◆ Exercise materials:
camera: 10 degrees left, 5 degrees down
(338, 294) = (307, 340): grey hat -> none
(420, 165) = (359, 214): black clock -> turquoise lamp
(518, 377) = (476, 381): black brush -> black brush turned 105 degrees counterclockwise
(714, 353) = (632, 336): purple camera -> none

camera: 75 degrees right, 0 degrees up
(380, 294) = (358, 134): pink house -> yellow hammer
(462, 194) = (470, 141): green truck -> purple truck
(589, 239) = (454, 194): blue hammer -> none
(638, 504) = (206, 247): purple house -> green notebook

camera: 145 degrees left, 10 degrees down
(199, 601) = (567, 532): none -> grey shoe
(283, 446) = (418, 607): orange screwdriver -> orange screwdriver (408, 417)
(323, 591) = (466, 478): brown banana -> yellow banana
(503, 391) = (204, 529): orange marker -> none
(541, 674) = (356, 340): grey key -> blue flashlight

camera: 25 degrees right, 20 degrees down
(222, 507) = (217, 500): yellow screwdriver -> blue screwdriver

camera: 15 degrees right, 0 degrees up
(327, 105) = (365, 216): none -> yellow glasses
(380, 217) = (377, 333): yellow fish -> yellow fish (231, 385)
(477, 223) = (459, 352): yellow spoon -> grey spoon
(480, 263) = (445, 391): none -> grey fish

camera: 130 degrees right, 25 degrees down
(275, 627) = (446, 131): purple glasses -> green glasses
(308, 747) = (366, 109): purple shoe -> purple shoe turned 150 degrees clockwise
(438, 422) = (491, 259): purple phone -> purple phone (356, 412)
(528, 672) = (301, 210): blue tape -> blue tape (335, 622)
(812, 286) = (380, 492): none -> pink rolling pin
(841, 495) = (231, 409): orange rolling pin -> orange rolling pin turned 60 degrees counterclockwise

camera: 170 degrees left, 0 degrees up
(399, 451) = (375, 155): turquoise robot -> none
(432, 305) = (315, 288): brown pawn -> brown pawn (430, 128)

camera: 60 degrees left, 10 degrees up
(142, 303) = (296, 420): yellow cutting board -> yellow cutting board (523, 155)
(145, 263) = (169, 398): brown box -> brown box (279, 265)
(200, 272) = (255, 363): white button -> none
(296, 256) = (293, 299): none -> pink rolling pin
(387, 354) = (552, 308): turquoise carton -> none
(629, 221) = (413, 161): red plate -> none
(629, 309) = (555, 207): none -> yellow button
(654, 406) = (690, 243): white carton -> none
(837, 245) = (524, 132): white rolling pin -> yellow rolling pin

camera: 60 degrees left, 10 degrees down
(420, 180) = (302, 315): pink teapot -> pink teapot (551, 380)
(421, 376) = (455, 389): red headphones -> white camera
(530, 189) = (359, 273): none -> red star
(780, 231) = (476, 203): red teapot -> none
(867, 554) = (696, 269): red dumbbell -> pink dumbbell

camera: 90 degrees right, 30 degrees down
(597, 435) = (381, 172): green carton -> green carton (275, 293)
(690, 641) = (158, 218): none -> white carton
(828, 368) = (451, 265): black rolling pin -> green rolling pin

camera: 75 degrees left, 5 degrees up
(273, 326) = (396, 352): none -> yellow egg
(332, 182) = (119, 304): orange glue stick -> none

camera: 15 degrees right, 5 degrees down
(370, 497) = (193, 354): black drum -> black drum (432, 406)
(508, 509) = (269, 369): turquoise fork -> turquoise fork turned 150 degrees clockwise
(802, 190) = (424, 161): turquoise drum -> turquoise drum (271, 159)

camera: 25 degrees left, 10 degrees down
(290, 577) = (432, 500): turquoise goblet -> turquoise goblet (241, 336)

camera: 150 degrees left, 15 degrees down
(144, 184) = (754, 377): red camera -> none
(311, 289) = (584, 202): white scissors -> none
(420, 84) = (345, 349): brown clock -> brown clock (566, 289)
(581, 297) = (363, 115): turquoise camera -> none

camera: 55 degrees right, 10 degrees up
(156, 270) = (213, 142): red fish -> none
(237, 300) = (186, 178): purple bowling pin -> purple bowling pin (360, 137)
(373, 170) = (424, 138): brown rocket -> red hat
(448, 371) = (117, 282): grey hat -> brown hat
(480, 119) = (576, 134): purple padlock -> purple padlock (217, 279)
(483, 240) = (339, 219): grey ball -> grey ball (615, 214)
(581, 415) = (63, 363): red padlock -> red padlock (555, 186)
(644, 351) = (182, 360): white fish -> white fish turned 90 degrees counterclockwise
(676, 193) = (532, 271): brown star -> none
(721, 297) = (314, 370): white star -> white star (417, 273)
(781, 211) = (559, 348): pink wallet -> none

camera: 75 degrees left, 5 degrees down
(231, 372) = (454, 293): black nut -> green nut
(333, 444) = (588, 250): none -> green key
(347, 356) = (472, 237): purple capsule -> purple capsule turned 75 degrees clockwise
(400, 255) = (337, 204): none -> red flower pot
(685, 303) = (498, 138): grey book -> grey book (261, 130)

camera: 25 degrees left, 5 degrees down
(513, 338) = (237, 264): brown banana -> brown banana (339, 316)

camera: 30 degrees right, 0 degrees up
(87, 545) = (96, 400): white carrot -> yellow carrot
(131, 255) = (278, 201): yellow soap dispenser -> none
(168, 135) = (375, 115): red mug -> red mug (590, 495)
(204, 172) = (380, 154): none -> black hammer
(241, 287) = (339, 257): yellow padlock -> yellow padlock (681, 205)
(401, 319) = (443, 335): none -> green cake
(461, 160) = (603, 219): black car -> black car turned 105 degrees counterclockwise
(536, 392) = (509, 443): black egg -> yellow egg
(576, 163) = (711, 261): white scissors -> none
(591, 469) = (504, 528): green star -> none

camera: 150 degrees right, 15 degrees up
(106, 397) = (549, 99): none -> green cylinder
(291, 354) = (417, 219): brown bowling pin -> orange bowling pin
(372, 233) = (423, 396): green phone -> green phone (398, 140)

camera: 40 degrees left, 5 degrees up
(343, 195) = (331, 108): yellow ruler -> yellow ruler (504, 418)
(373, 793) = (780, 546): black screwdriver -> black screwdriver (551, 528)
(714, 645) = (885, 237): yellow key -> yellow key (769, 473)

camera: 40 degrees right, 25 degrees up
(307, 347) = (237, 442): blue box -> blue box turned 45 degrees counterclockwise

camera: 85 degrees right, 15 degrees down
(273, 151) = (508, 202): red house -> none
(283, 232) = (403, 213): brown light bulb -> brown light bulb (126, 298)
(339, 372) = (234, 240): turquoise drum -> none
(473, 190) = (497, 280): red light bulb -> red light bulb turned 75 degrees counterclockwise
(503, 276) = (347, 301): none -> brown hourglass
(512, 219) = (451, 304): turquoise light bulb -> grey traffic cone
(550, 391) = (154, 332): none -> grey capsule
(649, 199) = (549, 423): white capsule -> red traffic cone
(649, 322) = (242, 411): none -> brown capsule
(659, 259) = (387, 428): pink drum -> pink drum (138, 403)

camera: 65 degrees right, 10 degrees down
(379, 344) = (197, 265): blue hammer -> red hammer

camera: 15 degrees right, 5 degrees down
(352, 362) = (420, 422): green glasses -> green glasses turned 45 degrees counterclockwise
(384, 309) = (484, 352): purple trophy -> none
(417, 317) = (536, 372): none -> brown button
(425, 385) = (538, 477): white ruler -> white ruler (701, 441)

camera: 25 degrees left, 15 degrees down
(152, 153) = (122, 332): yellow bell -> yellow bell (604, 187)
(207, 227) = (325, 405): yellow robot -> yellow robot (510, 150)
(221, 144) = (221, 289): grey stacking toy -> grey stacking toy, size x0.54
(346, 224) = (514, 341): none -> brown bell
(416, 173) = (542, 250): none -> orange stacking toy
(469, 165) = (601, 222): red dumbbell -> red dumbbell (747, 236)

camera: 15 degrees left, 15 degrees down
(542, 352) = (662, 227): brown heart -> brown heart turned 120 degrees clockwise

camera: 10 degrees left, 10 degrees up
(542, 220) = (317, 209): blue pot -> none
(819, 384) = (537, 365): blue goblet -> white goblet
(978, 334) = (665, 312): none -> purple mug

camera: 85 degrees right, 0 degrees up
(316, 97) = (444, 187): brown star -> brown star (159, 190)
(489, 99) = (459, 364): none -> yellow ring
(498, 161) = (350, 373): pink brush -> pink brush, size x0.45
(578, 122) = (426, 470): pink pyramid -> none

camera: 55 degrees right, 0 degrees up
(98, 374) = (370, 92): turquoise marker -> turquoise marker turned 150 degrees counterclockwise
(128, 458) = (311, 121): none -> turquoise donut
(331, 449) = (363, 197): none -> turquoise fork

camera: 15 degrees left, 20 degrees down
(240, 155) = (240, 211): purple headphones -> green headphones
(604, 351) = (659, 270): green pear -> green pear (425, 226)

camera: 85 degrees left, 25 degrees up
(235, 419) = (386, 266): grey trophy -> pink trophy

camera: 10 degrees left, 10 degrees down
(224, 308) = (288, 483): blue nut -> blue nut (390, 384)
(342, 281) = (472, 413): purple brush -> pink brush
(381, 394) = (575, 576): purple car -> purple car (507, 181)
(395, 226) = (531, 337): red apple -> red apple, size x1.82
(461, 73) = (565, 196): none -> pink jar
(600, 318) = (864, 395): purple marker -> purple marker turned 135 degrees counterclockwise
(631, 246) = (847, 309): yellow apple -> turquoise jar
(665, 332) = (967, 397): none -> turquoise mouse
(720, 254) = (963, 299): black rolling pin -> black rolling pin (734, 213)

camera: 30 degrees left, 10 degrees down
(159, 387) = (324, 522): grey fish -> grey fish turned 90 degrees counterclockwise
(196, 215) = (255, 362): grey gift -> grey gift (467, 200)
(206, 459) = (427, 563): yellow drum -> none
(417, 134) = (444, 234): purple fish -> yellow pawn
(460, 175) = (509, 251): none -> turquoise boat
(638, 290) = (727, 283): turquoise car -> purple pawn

◆ What is being asked:
Each line in the listing above from the one containing "(283, 446) = (418, 607): orange" through the one containing "camera: 25 degrees right, 20 degrees down" should be repeated exactly, and no other line.

◆ Output for this exercise:
(283, 446) = (418, 607): orange screwdriver -> orange screwdriver (408, 417)
(323, 591) = (466, 478): brown banana -> yellow banana
(503, 391) = (204, 529): orange marker -> none
(541, 674) = (356, 340): grey key -> blue flashlight

camera: 25 degrees right, 20 degrees down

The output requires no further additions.